Stored records
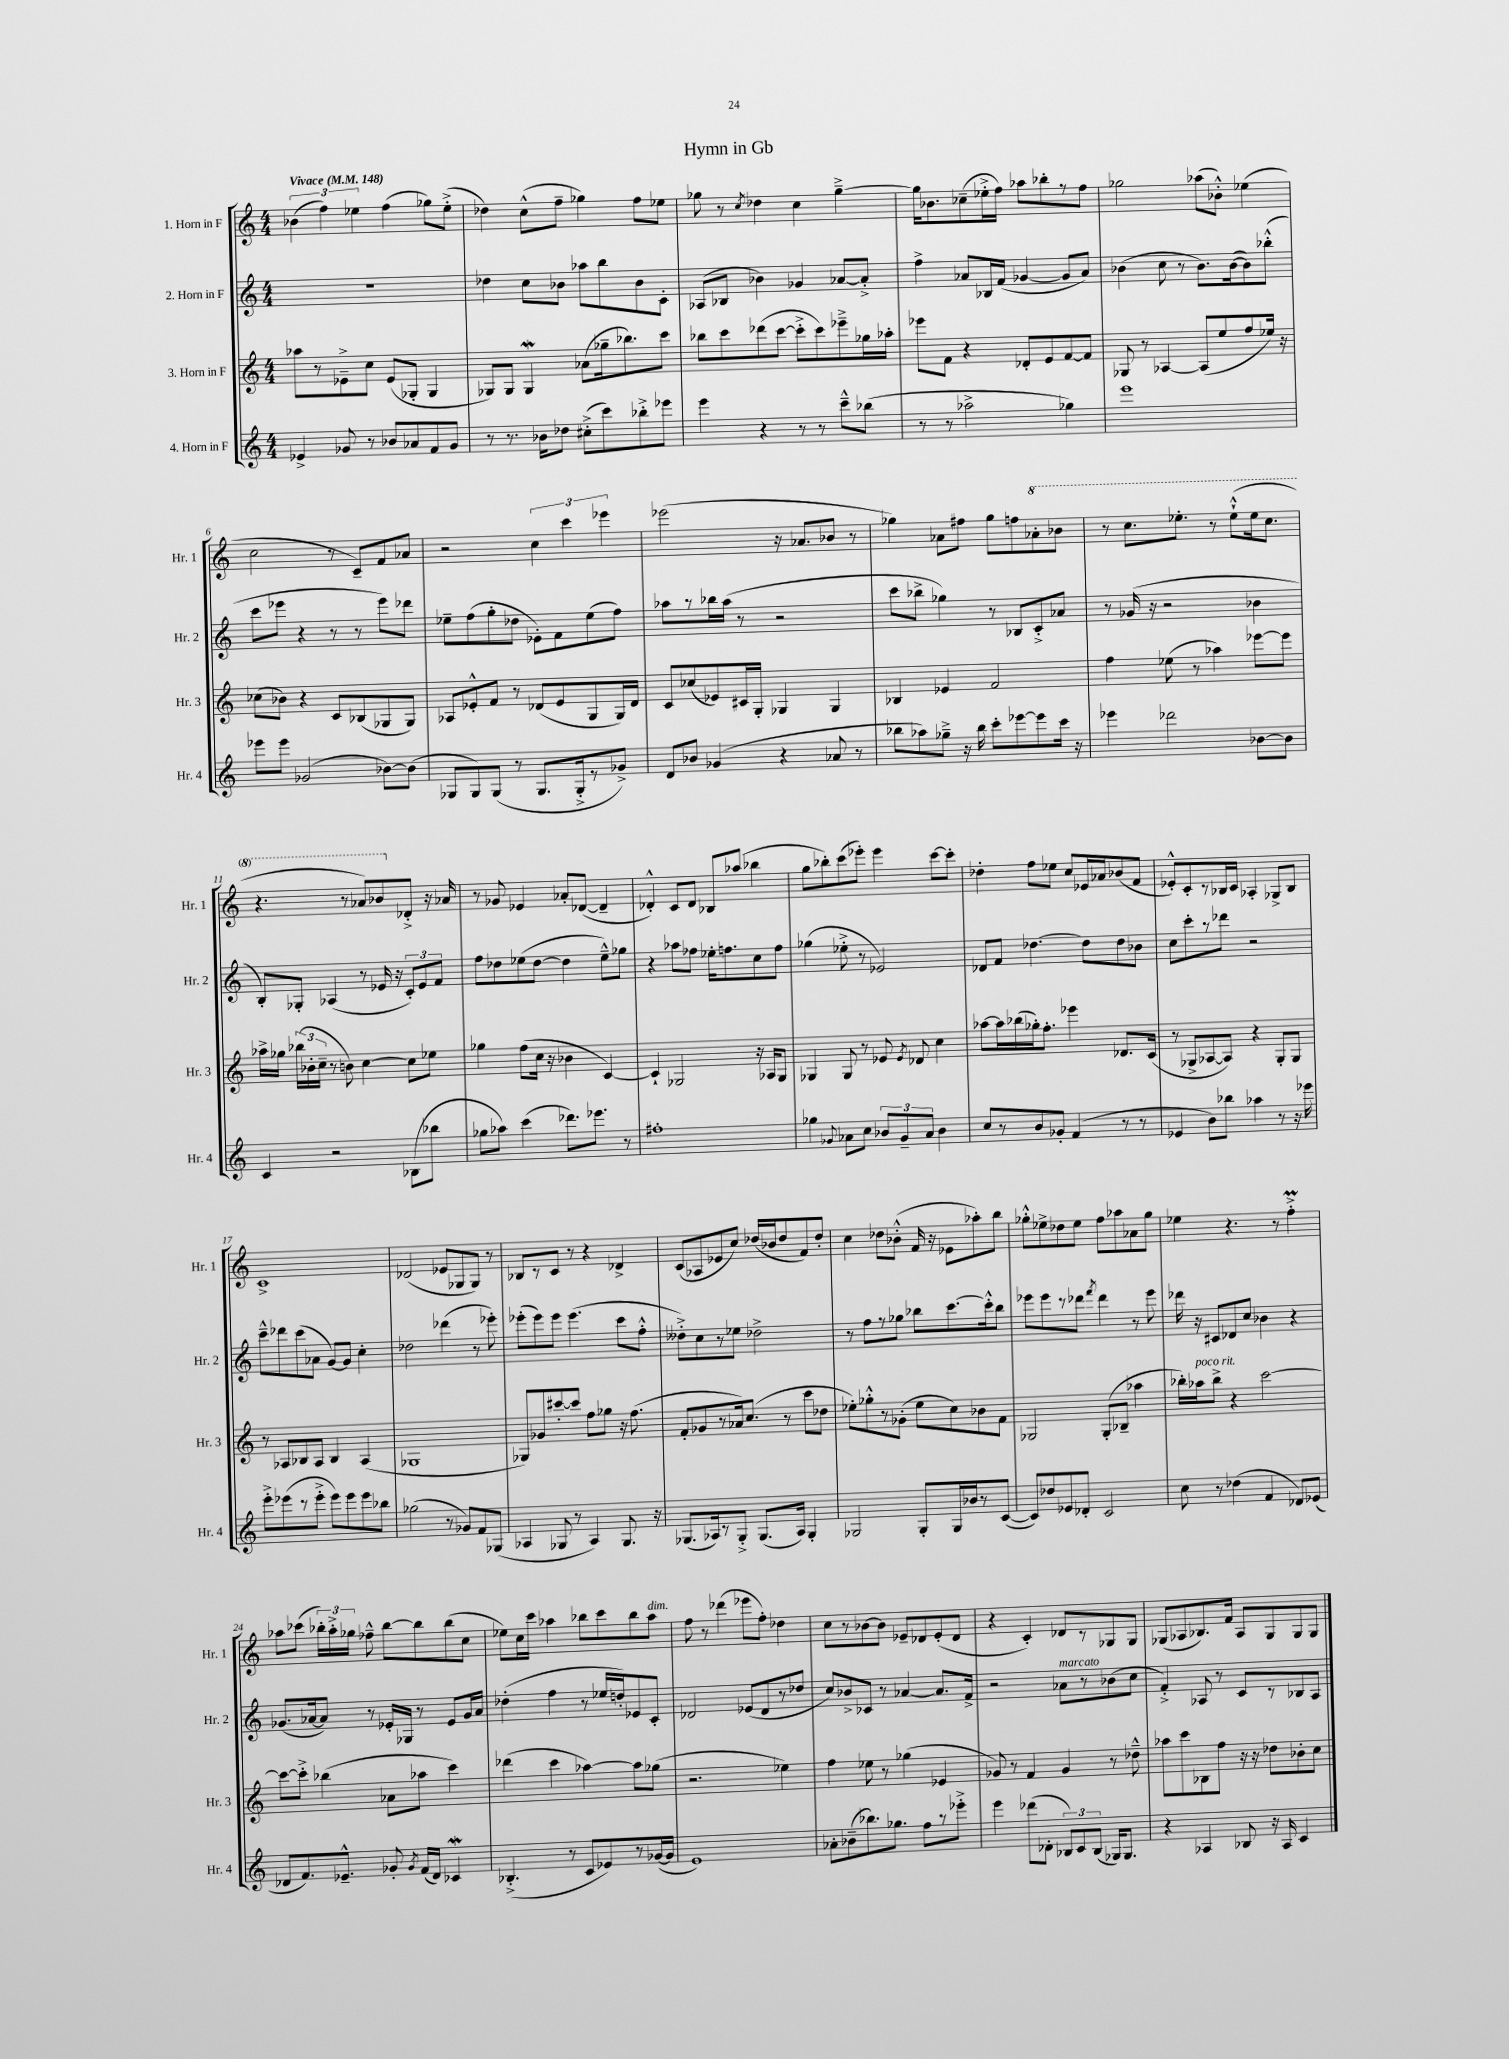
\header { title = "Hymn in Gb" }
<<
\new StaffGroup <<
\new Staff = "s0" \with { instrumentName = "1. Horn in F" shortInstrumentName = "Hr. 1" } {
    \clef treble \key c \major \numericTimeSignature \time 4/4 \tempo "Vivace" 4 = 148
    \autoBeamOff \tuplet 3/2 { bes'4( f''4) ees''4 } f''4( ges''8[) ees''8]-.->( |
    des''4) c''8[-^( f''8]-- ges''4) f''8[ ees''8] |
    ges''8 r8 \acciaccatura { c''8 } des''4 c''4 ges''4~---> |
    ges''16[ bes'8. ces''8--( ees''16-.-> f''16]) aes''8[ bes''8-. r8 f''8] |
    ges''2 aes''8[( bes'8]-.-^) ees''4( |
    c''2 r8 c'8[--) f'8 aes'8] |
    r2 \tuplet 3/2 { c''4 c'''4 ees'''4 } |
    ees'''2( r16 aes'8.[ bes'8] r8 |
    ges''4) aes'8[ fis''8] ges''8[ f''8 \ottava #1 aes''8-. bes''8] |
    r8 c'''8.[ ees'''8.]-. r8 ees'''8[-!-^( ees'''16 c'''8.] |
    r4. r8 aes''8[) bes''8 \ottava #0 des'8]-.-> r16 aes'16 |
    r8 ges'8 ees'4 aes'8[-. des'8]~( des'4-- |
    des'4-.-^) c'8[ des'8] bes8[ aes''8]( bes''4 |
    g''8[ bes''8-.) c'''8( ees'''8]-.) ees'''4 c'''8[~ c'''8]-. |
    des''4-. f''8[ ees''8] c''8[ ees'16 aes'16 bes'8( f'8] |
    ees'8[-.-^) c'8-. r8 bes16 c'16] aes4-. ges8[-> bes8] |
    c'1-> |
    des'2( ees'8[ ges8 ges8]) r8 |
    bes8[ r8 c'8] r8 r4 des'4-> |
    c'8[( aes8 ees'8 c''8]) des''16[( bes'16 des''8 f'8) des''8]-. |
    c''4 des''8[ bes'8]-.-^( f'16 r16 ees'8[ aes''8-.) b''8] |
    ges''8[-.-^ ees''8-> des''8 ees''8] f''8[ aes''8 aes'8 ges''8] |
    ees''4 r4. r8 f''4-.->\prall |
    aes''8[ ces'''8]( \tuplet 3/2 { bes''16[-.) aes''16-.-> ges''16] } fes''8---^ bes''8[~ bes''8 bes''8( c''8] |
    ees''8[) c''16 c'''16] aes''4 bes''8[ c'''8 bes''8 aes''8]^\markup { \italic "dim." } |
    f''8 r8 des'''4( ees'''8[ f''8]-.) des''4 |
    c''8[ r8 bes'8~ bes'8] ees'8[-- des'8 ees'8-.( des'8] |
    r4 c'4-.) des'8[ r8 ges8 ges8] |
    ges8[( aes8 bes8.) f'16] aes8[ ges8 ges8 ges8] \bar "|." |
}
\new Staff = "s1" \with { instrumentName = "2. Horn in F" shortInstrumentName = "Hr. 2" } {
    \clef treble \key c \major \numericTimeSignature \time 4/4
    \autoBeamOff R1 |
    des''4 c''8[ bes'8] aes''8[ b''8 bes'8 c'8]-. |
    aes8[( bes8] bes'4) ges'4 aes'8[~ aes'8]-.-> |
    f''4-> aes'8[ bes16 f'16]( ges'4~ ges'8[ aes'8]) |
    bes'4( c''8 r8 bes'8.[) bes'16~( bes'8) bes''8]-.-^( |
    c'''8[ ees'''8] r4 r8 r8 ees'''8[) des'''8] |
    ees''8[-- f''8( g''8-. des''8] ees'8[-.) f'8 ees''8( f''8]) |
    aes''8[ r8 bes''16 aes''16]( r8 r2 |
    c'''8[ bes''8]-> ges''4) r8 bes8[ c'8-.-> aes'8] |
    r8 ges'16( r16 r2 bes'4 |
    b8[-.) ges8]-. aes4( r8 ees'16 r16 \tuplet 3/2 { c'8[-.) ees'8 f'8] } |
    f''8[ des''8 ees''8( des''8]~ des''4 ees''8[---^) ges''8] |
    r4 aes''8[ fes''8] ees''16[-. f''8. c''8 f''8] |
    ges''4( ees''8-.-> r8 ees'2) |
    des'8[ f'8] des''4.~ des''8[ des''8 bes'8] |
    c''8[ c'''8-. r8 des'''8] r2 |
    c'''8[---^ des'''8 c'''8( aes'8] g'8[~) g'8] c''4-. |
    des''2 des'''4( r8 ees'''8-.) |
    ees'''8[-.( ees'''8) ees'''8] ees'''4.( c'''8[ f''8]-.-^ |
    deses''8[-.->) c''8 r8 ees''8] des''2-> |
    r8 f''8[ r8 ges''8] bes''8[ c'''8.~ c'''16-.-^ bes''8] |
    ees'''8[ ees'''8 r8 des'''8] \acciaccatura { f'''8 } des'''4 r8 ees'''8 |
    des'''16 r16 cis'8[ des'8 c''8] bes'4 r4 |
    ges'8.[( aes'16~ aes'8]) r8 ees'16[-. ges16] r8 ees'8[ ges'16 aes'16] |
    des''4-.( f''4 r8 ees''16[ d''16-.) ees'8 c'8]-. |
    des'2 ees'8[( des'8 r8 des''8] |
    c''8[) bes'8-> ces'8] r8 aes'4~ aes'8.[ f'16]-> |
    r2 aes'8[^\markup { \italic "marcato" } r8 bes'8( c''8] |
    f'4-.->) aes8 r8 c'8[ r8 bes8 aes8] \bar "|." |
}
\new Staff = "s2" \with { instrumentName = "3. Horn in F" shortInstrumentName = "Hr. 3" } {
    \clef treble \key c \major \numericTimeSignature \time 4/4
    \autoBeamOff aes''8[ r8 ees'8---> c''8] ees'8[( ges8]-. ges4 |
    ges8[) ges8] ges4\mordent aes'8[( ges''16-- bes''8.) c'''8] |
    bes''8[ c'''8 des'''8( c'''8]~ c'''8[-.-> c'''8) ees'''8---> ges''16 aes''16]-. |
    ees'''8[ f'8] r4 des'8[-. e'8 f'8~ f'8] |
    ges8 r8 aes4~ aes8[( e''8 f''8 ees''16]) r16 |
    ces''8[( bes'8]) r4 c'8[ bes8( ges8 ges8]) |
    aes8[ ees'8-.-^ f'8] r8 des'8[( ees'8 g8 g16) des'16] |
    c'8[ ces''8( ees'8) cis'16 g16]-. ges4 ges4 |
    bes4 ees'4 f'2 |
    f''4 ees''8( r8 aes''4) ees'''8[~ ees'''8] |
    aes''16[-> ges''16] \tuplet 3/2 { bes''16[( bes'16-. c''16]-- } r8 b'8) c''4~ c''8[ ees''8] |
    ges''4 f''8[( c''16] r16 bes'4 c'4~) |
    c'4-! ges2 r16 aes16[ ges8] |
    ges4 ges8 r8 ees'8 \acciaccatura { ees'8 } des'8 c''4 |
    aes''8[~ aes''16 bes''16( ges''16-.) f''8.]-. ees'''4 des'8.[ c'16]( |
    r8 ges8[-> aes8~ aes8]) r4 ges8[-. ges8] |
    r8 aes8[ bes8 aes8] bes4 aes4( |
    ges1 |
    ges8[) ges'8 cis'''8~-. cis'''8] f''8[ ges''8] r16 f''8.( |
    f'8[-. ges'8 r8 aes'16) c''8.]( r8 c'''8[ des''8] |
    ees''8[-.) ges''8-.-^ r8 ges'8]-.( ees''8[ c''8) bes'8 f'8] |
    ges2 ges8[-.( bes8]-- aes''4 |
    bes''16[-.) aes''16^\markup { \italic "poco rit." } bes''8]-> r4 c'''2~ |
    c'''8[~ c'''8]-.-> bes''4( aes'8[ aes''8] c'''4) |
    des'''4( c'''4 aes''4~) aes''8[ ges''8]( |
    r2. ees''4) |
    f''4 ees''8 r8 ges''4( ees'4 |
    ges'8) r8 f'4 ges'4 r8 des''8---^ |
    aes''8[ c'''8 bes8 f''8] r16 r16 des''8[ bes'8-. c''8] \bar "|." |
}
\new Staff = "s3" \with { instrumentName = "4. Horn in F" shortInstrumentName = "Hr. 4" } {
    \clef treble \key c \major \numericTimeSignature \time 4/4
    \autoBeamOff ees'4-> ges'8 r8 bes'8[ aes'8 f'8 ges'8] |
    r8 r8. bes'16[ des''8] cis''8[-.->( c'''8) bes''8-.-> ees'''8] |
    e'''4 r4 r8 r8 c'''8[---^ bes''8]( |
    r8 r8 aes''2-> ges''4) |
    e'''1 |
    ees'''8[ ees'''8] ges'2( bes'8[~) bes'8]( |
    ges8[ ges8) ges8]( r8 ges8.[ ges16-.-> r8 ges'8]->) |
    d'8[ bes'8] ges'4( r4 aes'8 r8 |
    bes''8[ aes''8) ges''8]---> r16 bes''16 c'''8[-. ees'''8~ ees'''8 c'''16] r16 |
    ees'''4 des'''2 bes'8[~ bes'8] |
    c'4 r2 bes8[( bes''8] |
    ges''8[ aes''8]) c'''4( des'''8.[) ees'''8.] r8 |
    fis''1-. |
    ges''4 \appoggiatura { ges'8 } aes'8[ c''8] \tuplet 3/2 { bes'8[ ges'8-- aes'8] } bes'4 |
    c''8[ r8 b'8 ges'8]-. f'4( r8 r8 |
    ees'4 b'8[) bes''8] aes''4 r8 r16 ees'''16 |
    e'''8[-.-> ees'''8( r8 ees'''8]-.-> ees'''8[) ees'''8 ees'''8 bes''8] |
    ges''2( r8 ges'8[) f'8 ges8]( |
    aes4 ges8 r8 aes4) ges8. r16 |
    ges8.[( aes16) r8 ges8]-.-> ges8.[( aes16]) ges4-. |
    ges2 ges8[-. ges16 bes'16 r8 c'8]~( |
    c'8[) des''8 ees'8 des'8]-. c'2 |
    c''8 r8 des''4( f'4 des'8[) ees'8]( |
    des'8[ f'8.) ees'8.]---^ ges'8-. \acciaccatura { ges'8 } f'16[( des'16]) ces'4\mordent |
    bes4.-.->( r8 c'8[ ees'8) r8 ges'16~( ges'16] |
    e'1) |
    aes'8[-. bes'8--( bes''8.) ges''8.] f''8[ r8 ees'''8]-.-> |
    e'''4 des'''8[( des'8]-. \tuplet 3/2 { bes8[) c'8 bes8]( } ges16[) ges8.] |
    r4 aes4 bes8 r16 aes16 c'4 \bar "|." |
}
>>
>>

Set exercise
Reproduce the records above from their first line through the line containing "ges''8 r8 \acciaccatura", omitting the pictures.

Right answer
\header { title = "Hymn in Gb" }
<<
\new StaffGroup <<
\new Staff = "s0" \with { instrumentName = "1. Horn in F" shortInstrumentName = "Hr. 1" } {
    \clef treble \key c \major \numericTimeSignature \time 4/4 \tempo "Vivace" 4 = 148
    \autoBeamOff \tuplet 3/2 { bes'4( f''4) ees''4 } f''4( ges''8[) ees''8]-.->( |
    des''4) c''8[-^( f''8]-- ges''4) f''8[ ees''8] |
    ges''8 r8 \acciaccatura { c''8 } des''4 c''4 ges''4~---> |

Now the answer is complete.